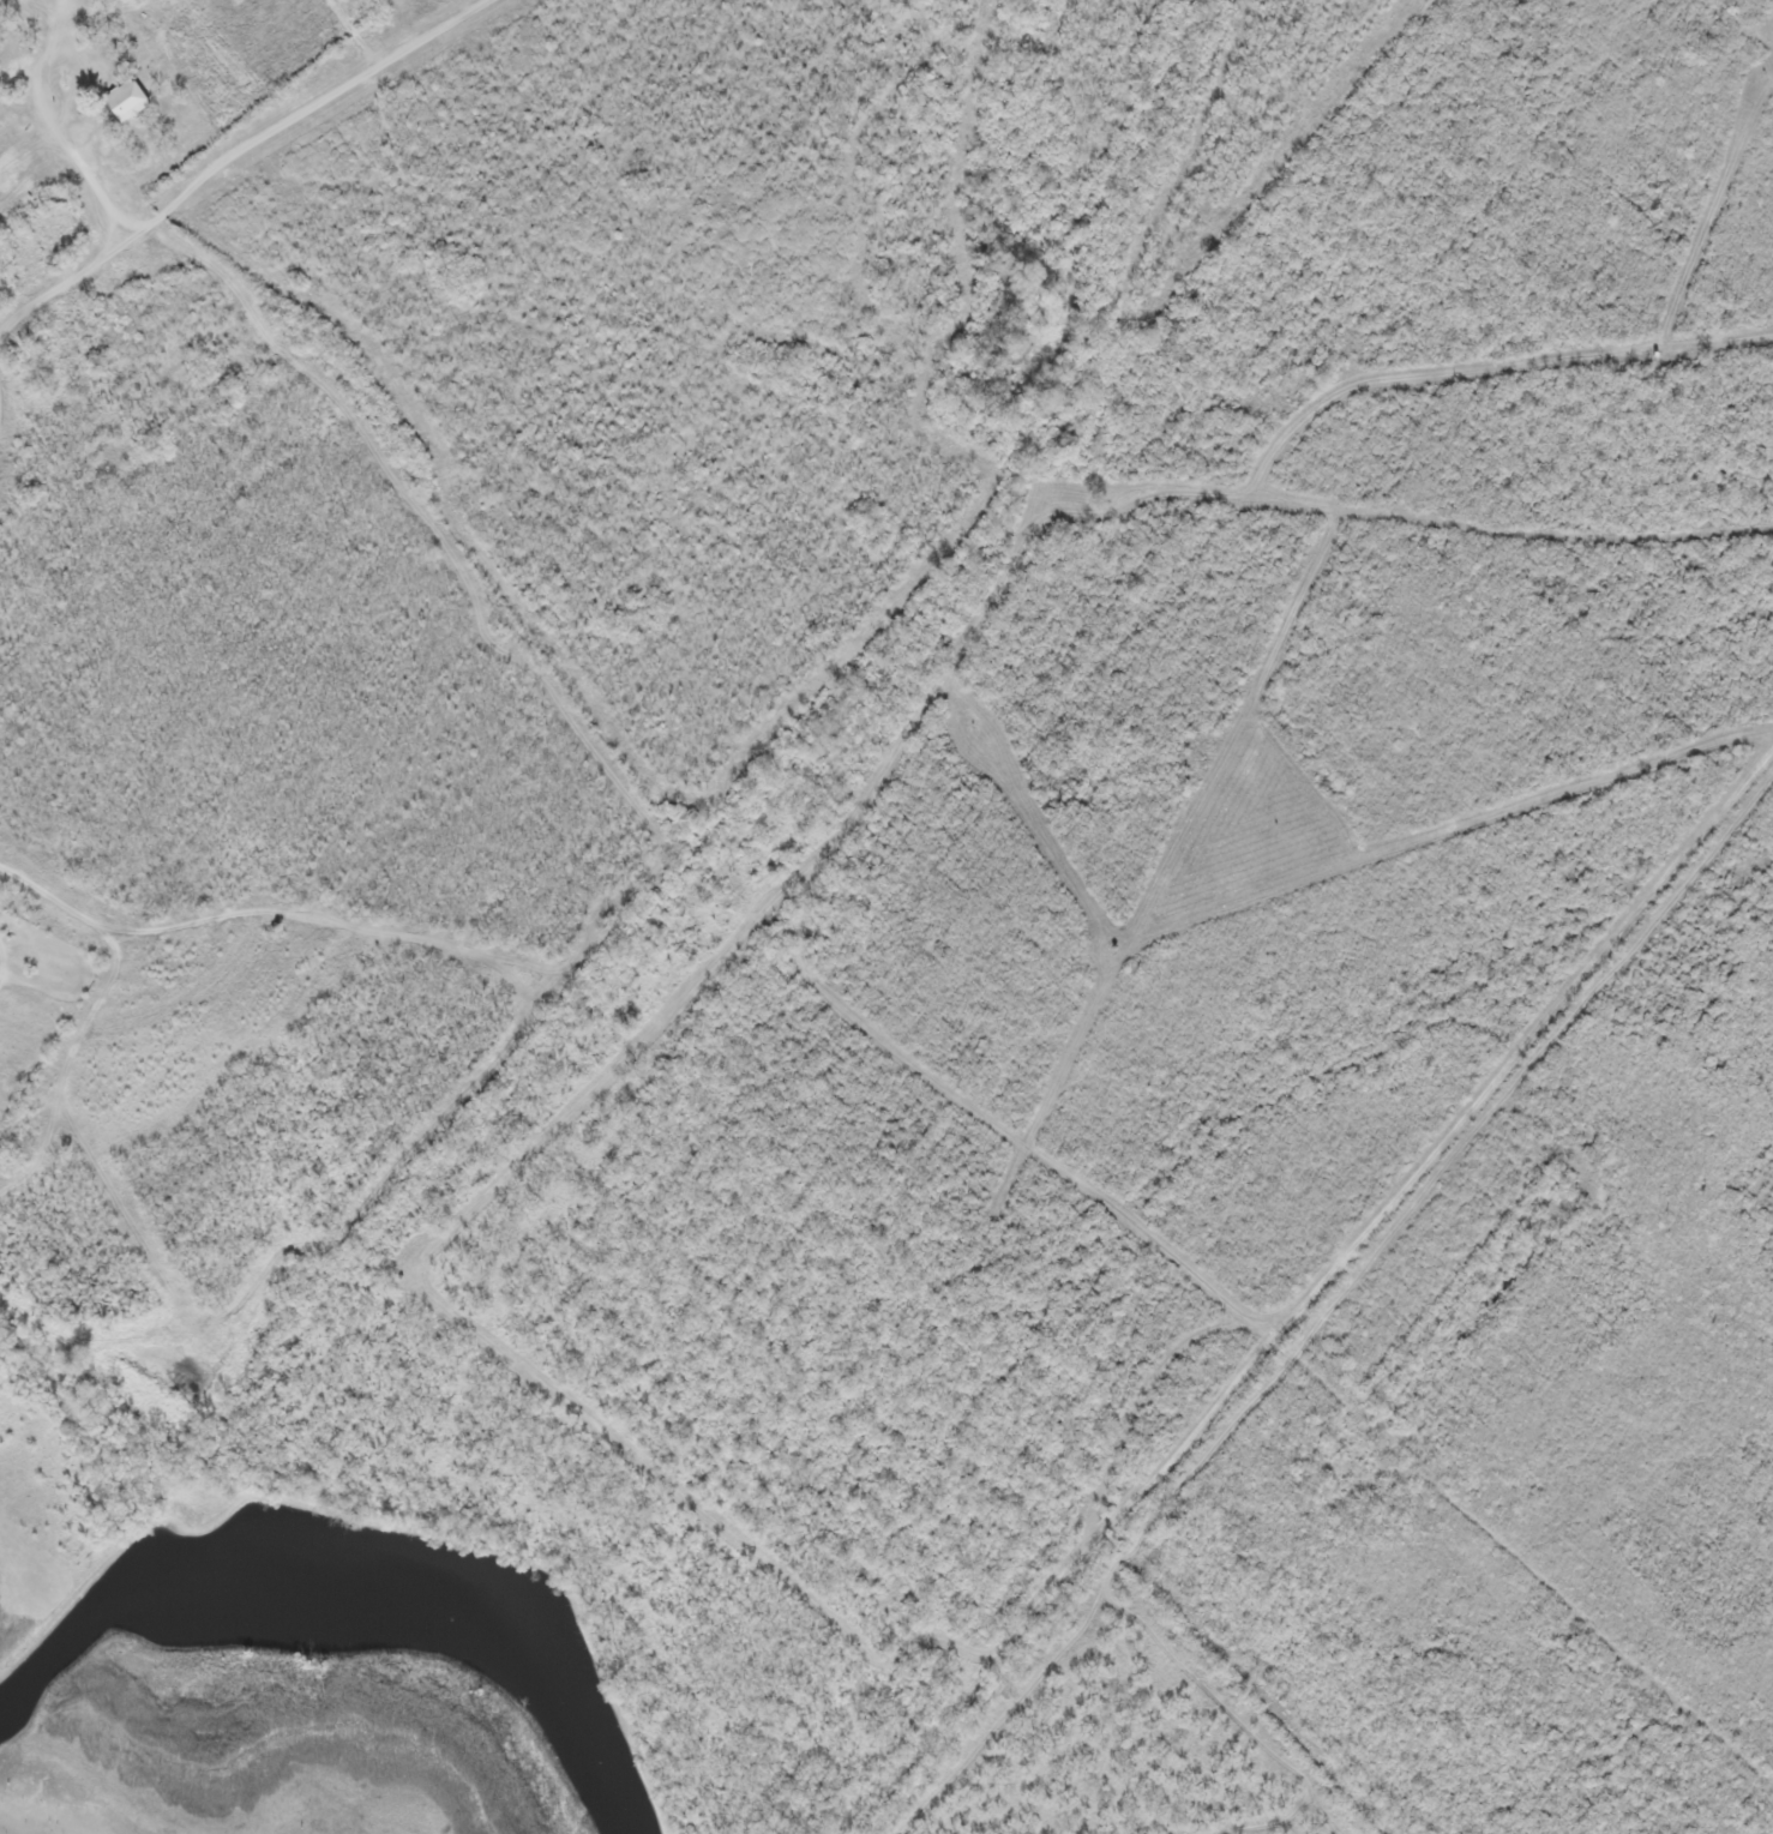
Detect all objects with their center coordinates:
building: (124, 99)
road: (251, 151)
building: (60, 229)
road: (1541, 1042)

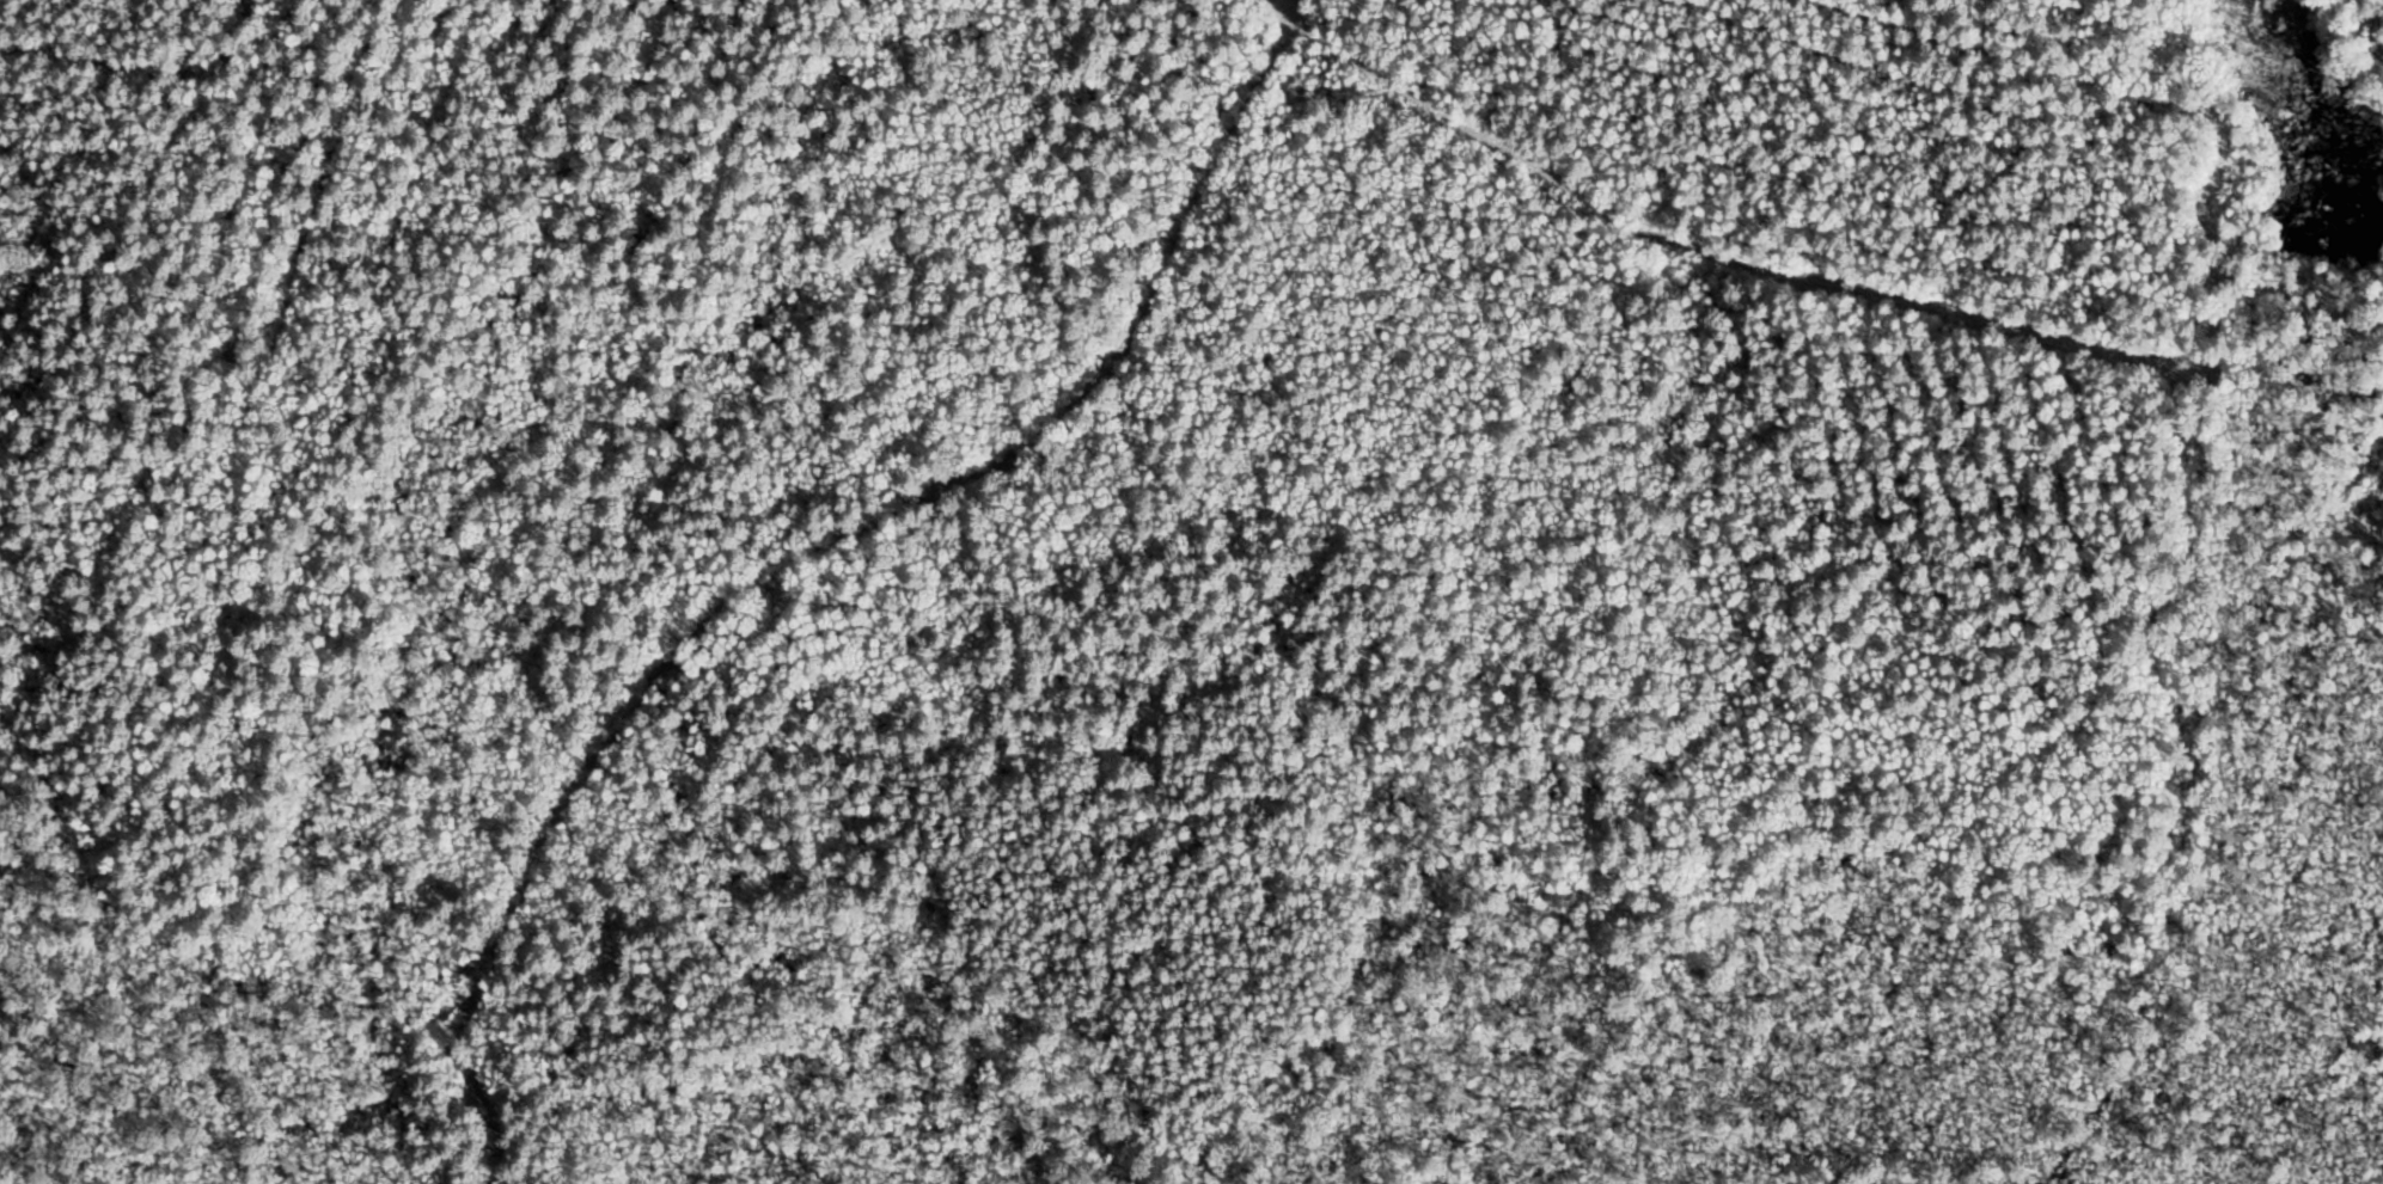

════════════════

Restate the listing word for word. Pictures do not belong in the copy.

Detect all objects with their center coordinates:
building: (124, 99)
road: (251, 151)
building: (60, 229)
road: (1541, 1042)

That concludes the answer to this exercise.